#### [TO DO]
Please return the lines below verbatim, beginning at the one that has "red brick L9:L10" and stopping after the one that has "blue brick M7", and add no other lines.

#### [Image change detection data]
%%
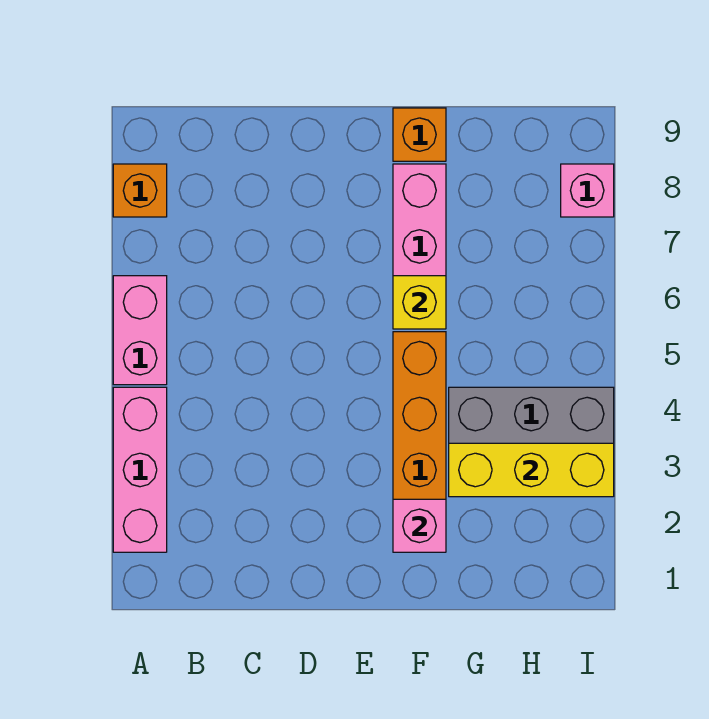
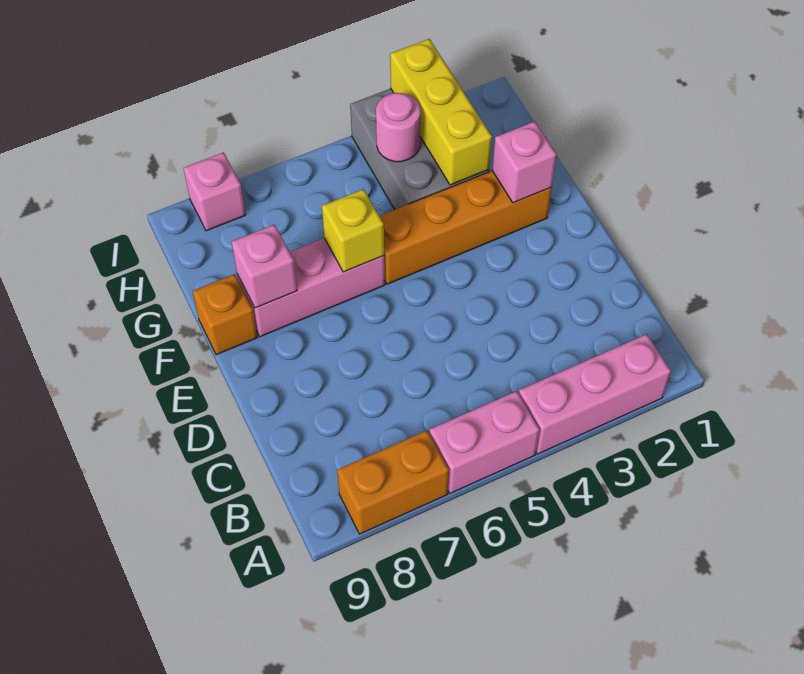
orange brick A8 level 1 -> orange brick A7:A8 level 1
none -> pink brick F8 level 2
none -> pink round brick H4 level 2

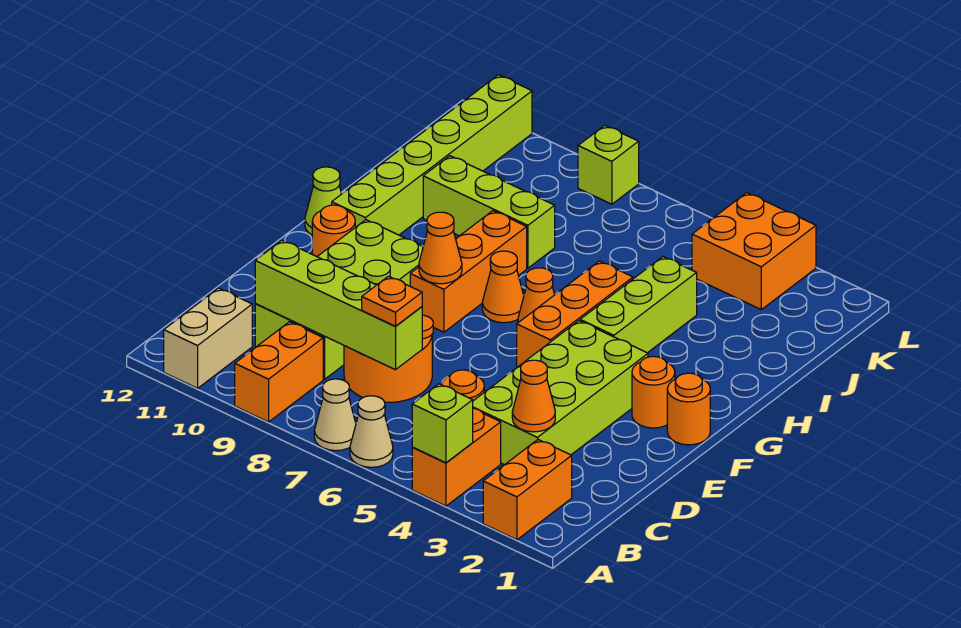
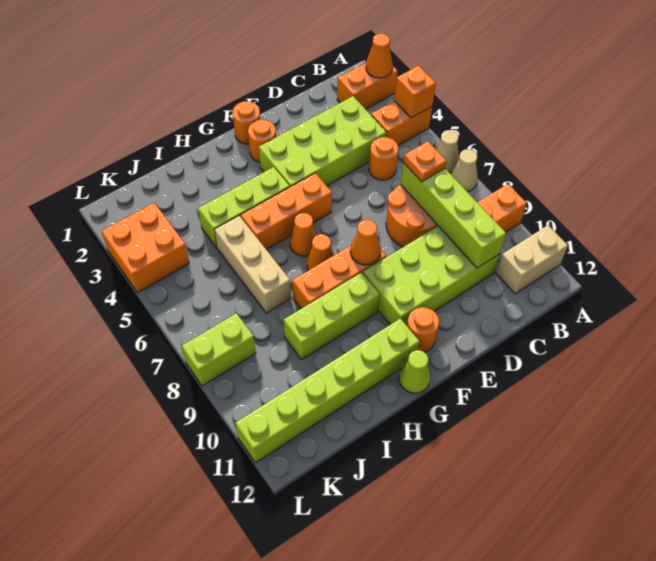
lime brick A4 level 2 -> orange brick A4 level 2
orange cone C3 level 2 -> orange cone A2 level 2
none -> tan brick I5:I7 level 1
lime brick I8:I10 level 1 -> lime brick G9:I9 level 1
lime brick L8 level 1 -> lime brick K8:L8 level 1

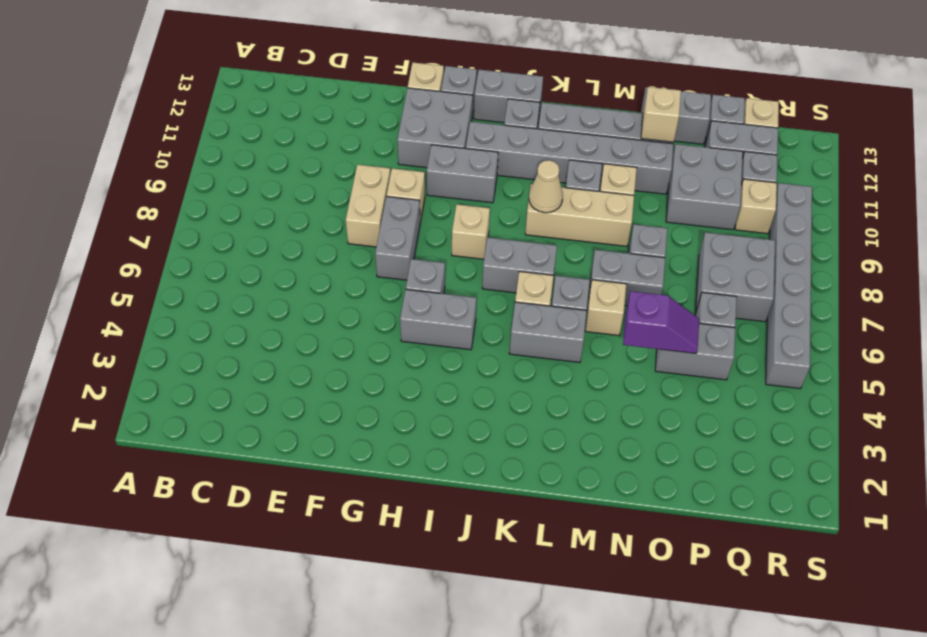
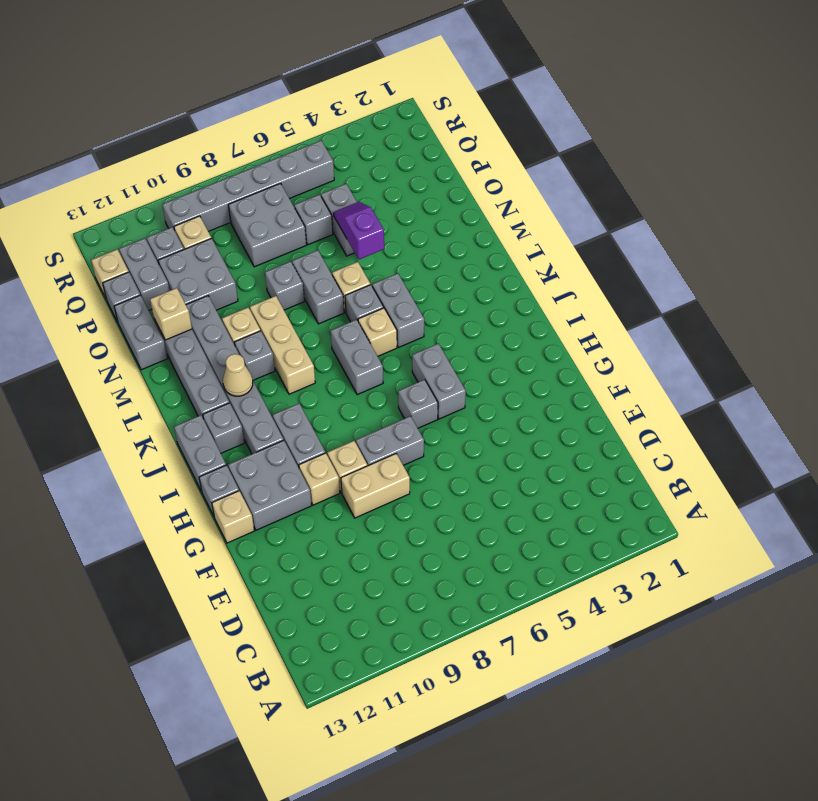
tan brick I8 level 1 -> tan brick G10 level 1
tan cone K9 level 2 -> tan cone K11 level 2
%%
%%
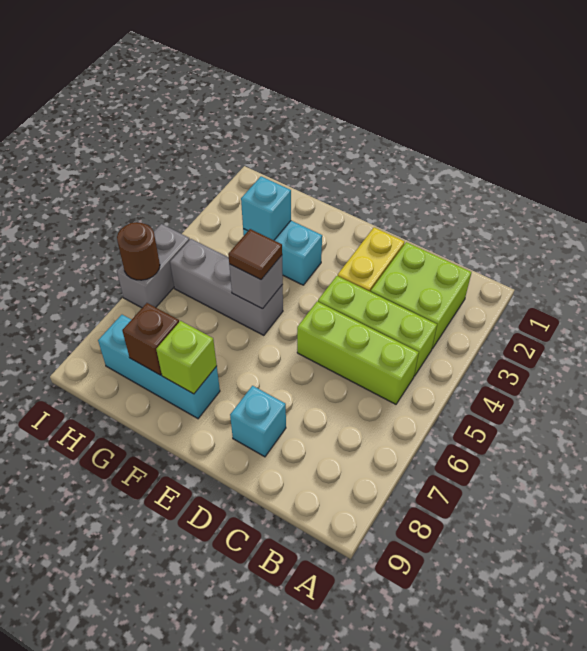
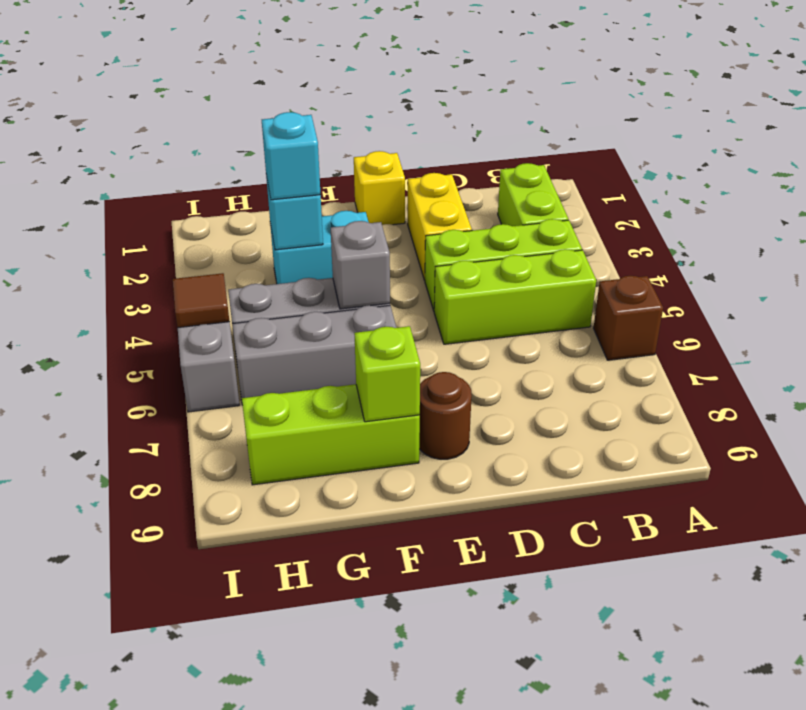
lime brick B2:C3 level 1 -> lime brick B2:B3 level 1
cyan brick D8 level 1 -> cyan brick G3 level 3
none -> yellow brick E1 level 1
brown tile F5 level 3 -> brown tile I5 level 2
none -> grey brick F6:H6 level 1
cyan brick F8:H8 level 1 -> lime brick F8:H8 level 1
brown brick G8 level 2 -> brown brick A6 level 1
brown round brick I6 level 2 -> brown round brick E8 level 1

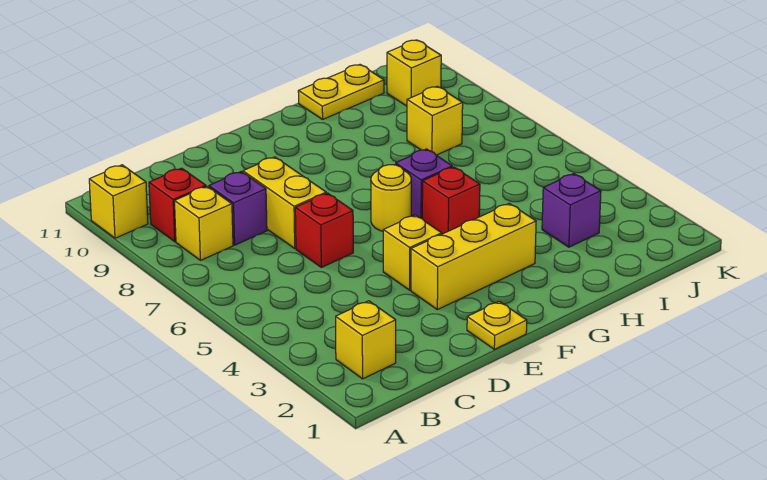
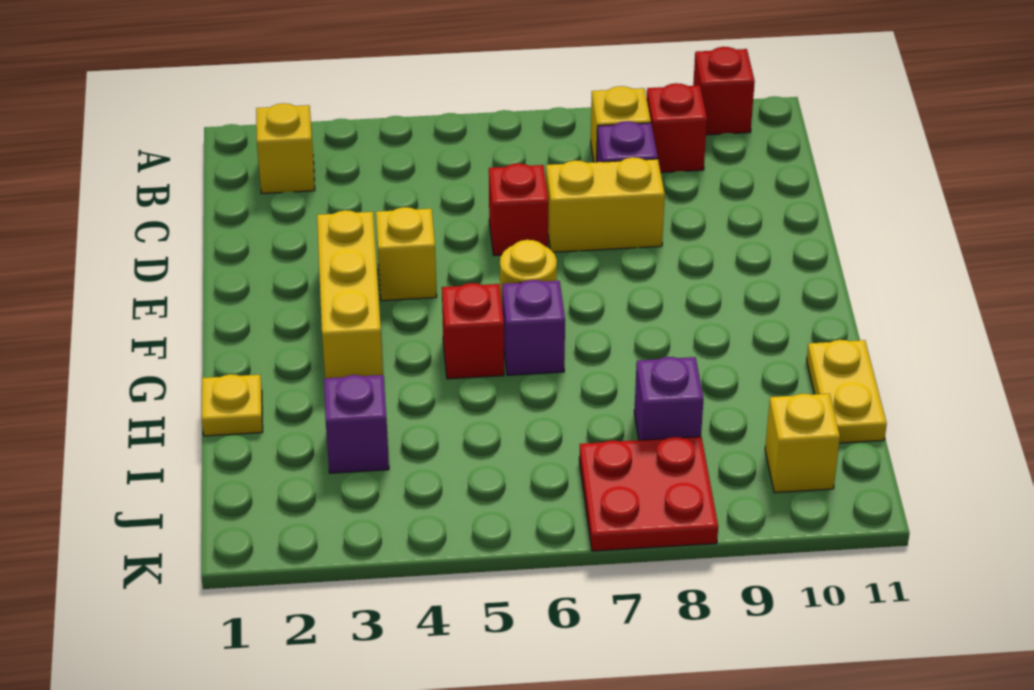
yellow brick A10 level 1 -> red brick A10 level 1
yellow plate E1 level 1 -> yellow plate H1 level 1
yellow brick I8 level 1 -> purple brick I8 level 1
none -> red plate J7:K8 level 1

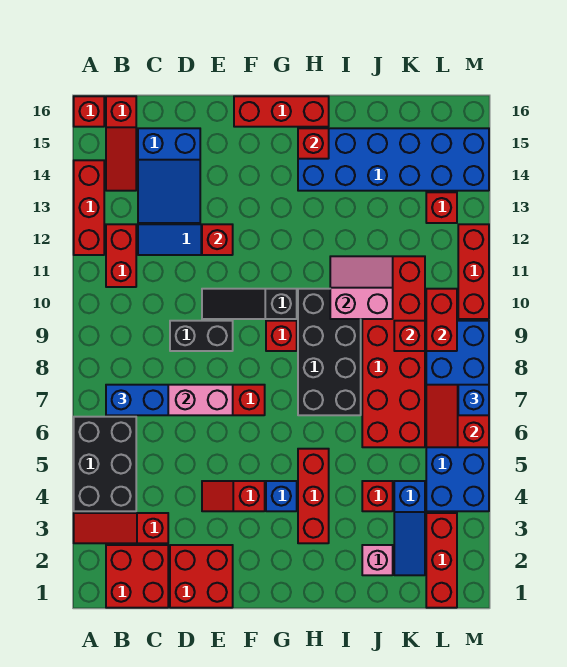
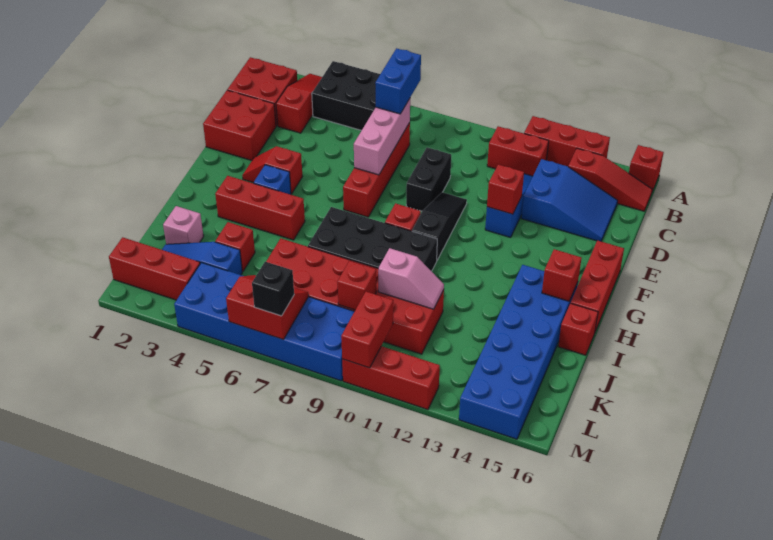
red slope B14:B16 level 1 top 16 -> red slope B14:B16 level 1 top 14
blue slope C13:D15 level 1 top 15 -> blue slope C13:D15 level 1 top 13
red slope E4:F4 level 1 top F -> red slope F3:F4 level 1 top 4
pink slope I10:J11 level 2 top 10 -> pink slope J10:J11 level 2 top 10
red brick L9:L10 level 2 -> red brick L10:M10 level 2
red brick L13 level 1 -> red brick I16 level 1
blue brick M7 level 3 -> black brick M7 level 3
%%
#### [RESPONSE BELOW]
red brick L9:L10 level 2 -> red brick L10:M10 level 2
red brick L13 level 1 -> red brick I16 level 1
blue brick M7 level 3 -> black brick M7 level 3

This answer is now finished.